◆ Problem description:
A word-for-word copy of the entries is the goal; leave out the pictures.

◆ Record set:
========================

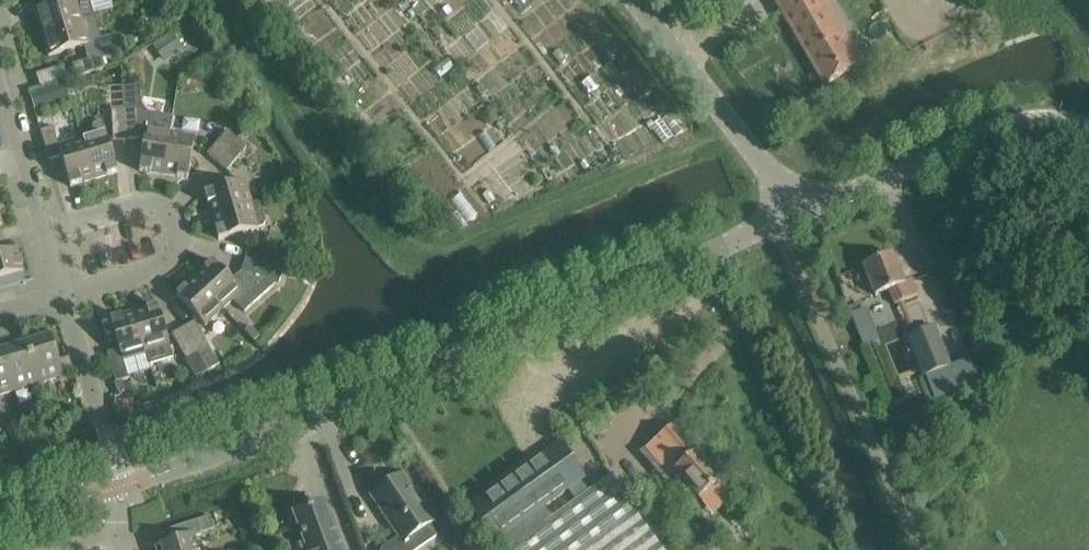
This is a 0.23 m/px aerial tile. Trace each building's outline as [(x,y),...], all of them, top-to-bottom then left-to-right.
[(34,9),(41,32),(95,16),(90,0),(63,0),(34,9)] [(152,0),(160,13),(173,5),(170,0),(152,0)] [(825,86),(858,68),(843,42),(847,40),(823,0),(775,0),(825,86)] [(97,52),(94,42),(102,40),(95,16),(41,32),(49,56),(83,45),(86,55),(97,52)] [(183,51),(172,35),(155,46),(166,62),(183,51)] [(76,77),(105,68),(101,55),(72,64),(76,77)] [(124,109),(126,140),(139,139),(137,108),(141,108),(140,85),(122,87),(124,109)] [(32,90),(29,91),(34,110),(47,106),(42,87),(40,88),(32,90)] [(141,108),(137,108),(139,139),(144,138),(139,171),(163,175),(170,133),(173,116),(149,113),(141,104),(141,108)] [(113,141),(126,140),(124,109),(111,110),(113,141)] [(94,135),(81,139),(94,179),(117,172),(102,121),(94,123),(94,132),(94,135)] [(53,127),(40,131),(49,160),(61,156),(70,186),(94,179),(81,139),(58,146),(53,127)] [(216,162),(237,139),(227,131),(207,154),(216,162)] [(170,133),(163,175),(188,178),(194,137),(170,133)] [(237,139),(216,162),(226,171),(246,148),(237,139)] [(211,216),(252,204),(245,181),(204,193),(211,216)] [(256,203),(252,204),(211,216),(218,240),(263,226),(266,222),(261,205),(256,203)] [(245,259),(275,267),(278,254),(249,246),(245,259)] [(6,277),(8,284),(19,281),(17,274),(23,272),(16,249),(0,254),(0,279),(6,277)] [(278,254),(275,267),(283,269),(285,270),(288,257),(278,254)] [(891,254),(863,265),(875,295),(889,290),(894,304),(917,296),(911,279),(903,283),(891,254)] [(245,259),(242,271),(271,279),(275,267),(245,259)] [(212,261),(194,277),(223,309),(233,299),(239,306),(244,311),(275,284),(278,285),(283,269),(275,267),(271,279),(242,271),(234,278),(237,281),(234,284),(231,281),(212,261)] [(223,309),(194,277),(176,294),(205,326),(223,309)] [(860,302),(847,306),(856,330),(869,325),(860,302)] [(173,358),(169,346),(157,305),(133,312),(145,353),(149,365),(173,358)] [(119,349),(107,353),(116,382),(128,378),(123,360),(145,353),(133,312),(110,319),(119,349)] [(194,321),(183,328),(198,354),(202,362),(204,366),(208,372),(219,365),(209,348),(194,321)] [(250,326),(245,331),(250,336),(254,341),(259,336),(255,331),(250,326)] [(949,367),(933,326),(908,335),(925,376),(949,367)] [(0,329),(0,341),(10,338),(7,327),(0,329)] [(198,354),(183,328),(171,334),(187,361),(198,354)] [(51,336),(26,344),(38,384),(63,376),(61,371),(73,368),(69,357),(58,360),(51,336)] [(14,391),(38,384),(26,344),(2,351),(14,391)] [(0,352),(0,395),(14,391),(2,351),(0,352)] [(122,416),(136,411),(131,397),(117,402),(122,416)] [(659,438),(645,450),(670,478),(676,473),(699,499),(721,480),(673,425),(659,438)] [(468,508),(499,549),(507,549),(552,517),(545,507),(570,488),(583,479),(557,444),(468,508)] [(436,536),(429,525),(434,521),(422,504),(426,501),(417,487),(413,490),(402,474),(371,495),(398,536),(383,546),(382,547),(381,549),(380,549),(415,549),(436,536)] [(609,476),(552,517),(507,549),(662,549),(609,476)] [(323,503),(294,514),(306,545),(294,549),(340,549),(323,503)] [(194,536),(214,530),(210,517),(170,529),(174,541),(154,548),(154,549),(198,549),(194,536)]
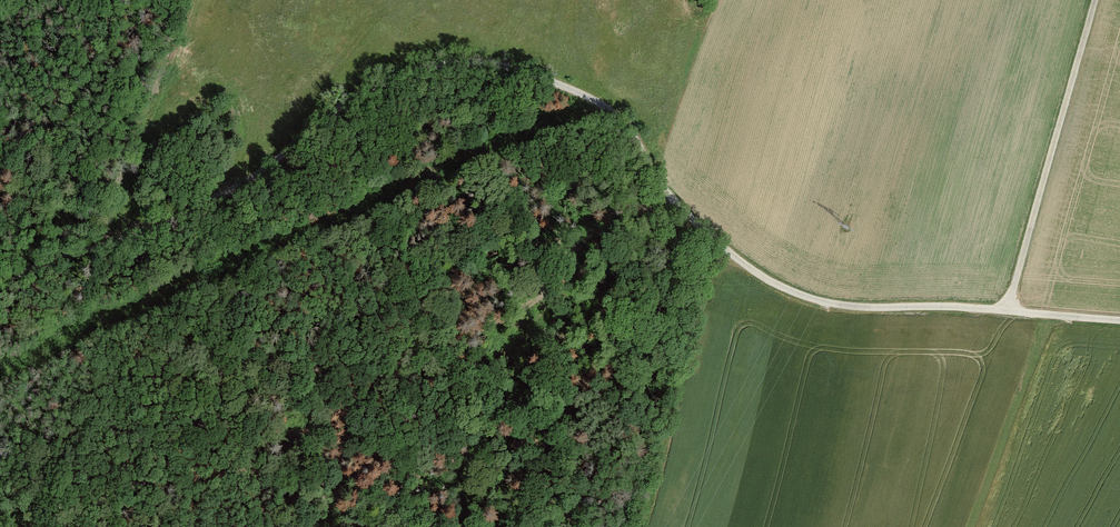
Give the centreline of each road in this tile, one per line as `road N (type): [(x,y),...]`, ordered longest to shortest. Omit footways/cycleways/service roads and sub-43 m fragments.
road 1 (track): [(1119,320),(862,306),(789,290),(682,209),(611,111),(534,75),(475,62),(424,68),(360,95),(220,198),(142,235),(0,282)]
road 2 (track): [(1094,0),(1007,311)]
road 3 (track): [(0,232),(42,145),(56,42),(70,20),(102,0)]

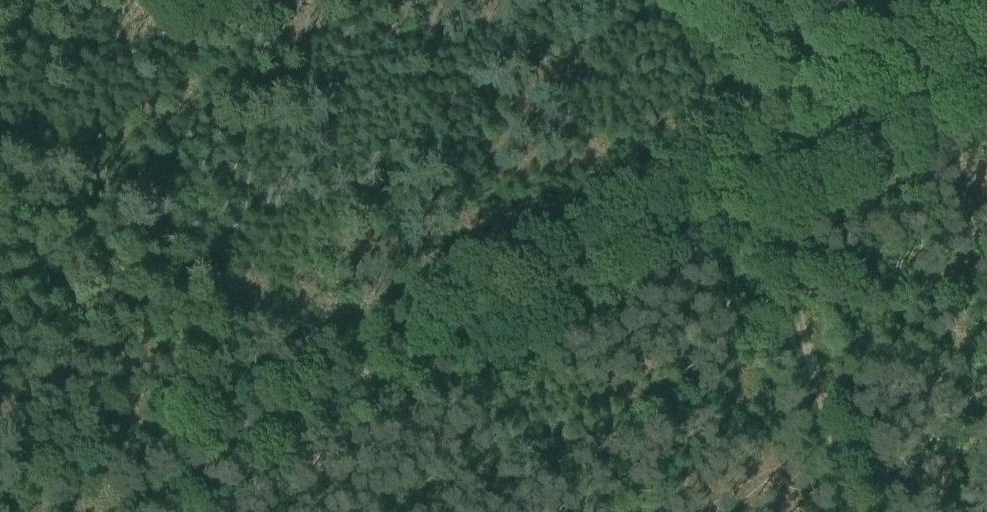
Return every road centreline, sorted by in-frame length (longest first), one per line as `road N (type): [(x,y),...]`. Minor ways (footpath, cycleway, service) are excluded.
road 1 (track): [(137,511),(758,179)]
road 2 (track): [(758,179),(853,511)]
road 3 (track): [(758,179),(986,62)]
road 4 (track): [(689,0),(823,147)]

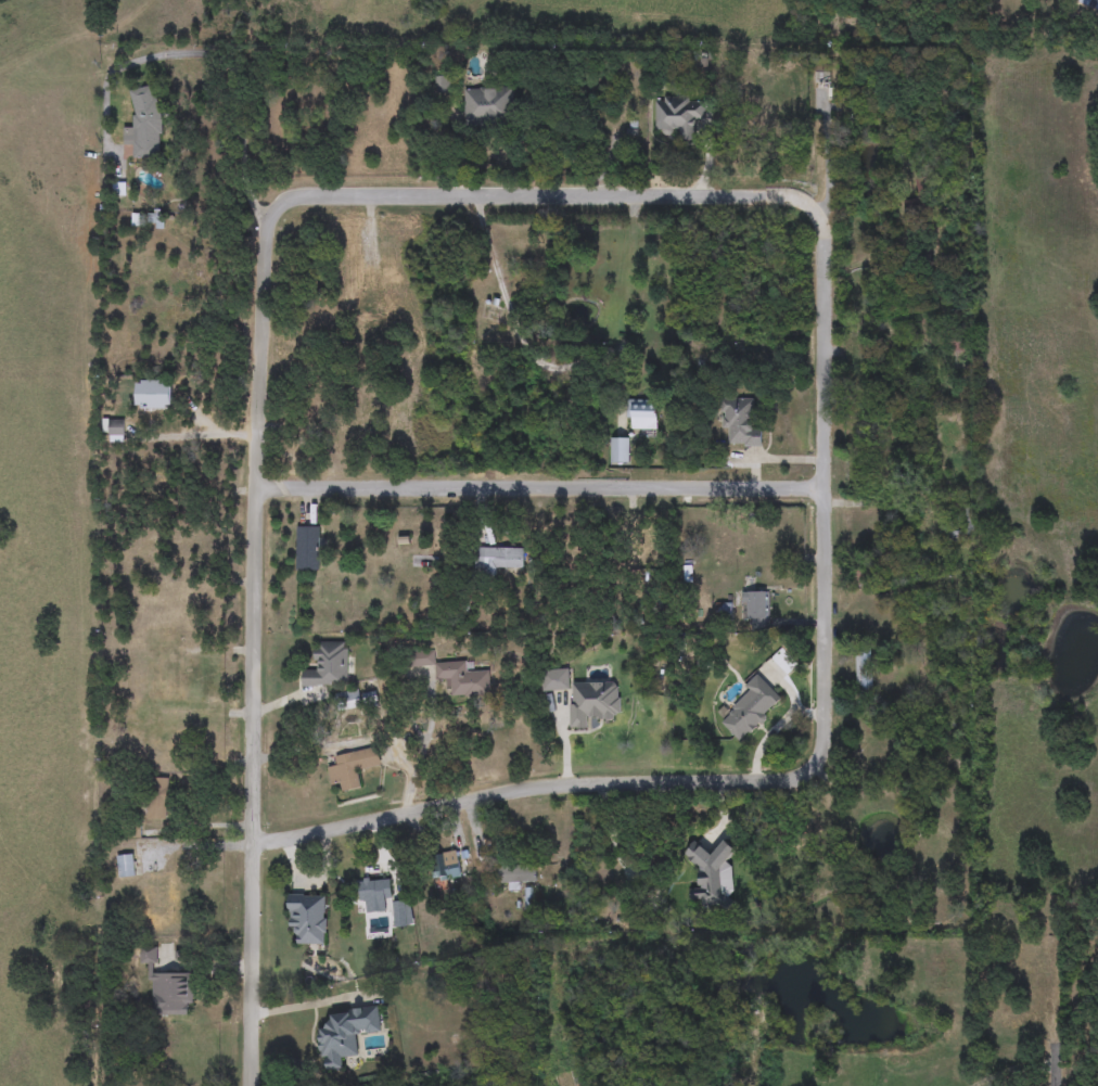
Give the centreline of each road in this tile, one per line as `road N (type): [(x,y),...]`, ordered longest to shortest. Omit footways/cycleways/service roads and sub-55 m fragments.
road 1 (residential): [(255,844),(574,784),(775,782),(812,765),(822,746),(826,651),(825,233),(804,204),(784,197),(319,196),(282,205),(264,244),(255,844)]
road 2 (residential): [(258,490),(826,493)]
road 3 (residential): [(255,844),(251,1085)]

========================

◆ Expected output:
This is a 0.23 m/px aerial tile. Trace each building's outline as [(x,y),...], all of them, top-to-bottom then left-to-right.
[(34,9),(41,32),(95,16),(90,0),(63,0),(34,9)] [(152,0),(160,13),(173,5),(170,0),(152,0)] [(825,86),(858,68),(843,42),(847,40),(823,0),(775,0),(825,86)] [(97,52),(94,42),(102,40),(95,16),(41,32),(49,56),(83,45),(86,55),(97,52)] [(183,51),(172,35),(155,46),(166,62),(183,51)] [(76,77),(105,68),(101,55),(72,64),(76,77)] [(124,109),(126,140),(139,139),(137,108),(141,108),(140,85),(122,87),(124,109)] [(32,90),(29,91),(34,110),(47,106),(42,87),(40,88),(32,90)] [(141,108),(137,108),(139,139),(144,138),(139,171),(163,175),(170,133),(173,116),(149,113),(141,104),(141,108)] [(113,141),(126,140),(124,109),(111,110),(113,141)] [(94,135),(81,139),(94,179),(117,172),(102,121),(94,123),(94,132),(94,135)] [(53,127),(40,131),(49,160),(61,156),(70,186),(94,179),(81,139),(58,146),(53,127)] [(216,162),(237,139),(227,131),(207,154),(216,162)] [(170,133),(163,175),(188,178),(194,137),(170,133)] [(237,139),(216,162),(226,171),(246,148),(237,139)] [(211,216),(252,204),(245,181),(204,193),(211,216)] [(256,203),(252,204),(211,216),(218,240),(263,226),(266,222),(261,205),(256,203)] [(245,259),(275,267),(278,254),(249,246),(245,259)] [(6,277),(8,284),(19,281),(17,274),(23,272),(16,249),(0,254),(0,279),(6,277)] [(278,254),(275,267),(283,269),(285,270),(288,257),(278,254)] [(891,254),(863,265),(875,295),(889,290),(894,304),(917,296),(911,279),(903,283),(891,254)] [(245,259),(242,271),(271,279),(275,267),(245,259)] [(212,261),(194,277),(223,309),(233,299),(239,306),(244,311),(275,284),(278,285),(283,269),(275,267),(271,279),(242,271),(234,278),(237,281),(234,284),(231,281),(212,261)] [(223,309),(194,277),(176,294),(205,326),(223,309)] [(860,302),(847,306),(856,330),(869,325),(860,302)] [(173,358),(169,346),(157,305),(133,312),(145,353),(149,365),(173,358)] [(119,349),(107,353),(116,382),(128,378),(123,360),(145,353),(133,312),(110,319),(119,349)] [(194,321),(183,328),(198,354),(202,362),(204,366),(208,372),(219,365),(209,348),(194,321)] [(250,326),(245,331),(250,336),(254,341),(259,336),(255,331),(250,326)] [(949,367),(933,326),(908,335),(925,376),(949,367)] [(0,329),(0,341),(10,338),(7,327),(0,329)] [(198,354),(183,328),(171,334),(187,361),(198,354)] [(51,336),(26,344),(38,384),(63,376),(61,371),(73,368),(69,357),(58,360),(51,336)] [(14,391),(38,384),(26,344),(2,351),(14,391)] [(0,352),(0,395),(14,391),(2,351),(0,352)] [(122,416),(136,411),(131,397),(117,402),(122,416)] [(659,438),(645,450),(670,478),(676,473),(699,499),(721,480),(673,425),(659,438)] [(468,508),(499,549),(507,549),(552,517),(545,507),(570,488),(583,479),(557,444),(468,508)] [(436,536),(429,525),(434,521),(422,504),(426,501),(417,487),(413,490),(402,474),(371,495),(398,536),(383,546),(382,547),(381,549),(380,549),(415,549),(436,536)] [(609,476),(552,517),(507,549),(662,549),(609,476)] [(323,503),(294,514),(306,545),(294,549),(340,549),(323,503)] [(194,536),(214,530),(210,517),(170,529),(174,541),(154,548),(154,549),(198,549),(194,536)]
Give the centreline of each road in this tile, one per line as `road N (type): [(x,y),...]`, ordered longest to shortest. Omit footways/cycleways/service roads and sub-43 m fragments.
road 1 (track): [(1119,320),(862,306),(789,290),(682,209),(611,111),(534,75),(475,62),(424,68),(360,95),(220,198),(142,235),(0,282)]
road 2 (track): [(1094,0),(1007,311)]
road 3 (track): [(0,232),(42,145),(56,42),(70,20),(102,0)]

Return every road centreline, sorted by in-frame length (longest first), one per line as `road N (type): [(x,y),...]`. Minor ways (footpath, cycleway, service) are excluded.
road 1 (track): [(137,511),(758,179)]
road 2 (track): [(758,179),(853,511)]
road 3 (track): [(758,179),(986,62)]
road 4 (track): [(689,0),(823,147)]

Give the centreline of each road in this tile, one per line as `road N (type): [(x,y),...]`, ordered longest to shortest. Omit footways/cycleways/service roads and sub-55 m fragments.
road 1 (residential): [(255,844),(574,784),(775,782),(812,765),(822,746),(826,651),(825,233),(804,204),(784,197),(319,196),(282,205),(264,244),(255,844)]
road 2 (residential): [(258,490),(826,493)]
road 3 (residential): [(255,844),(251,1085)]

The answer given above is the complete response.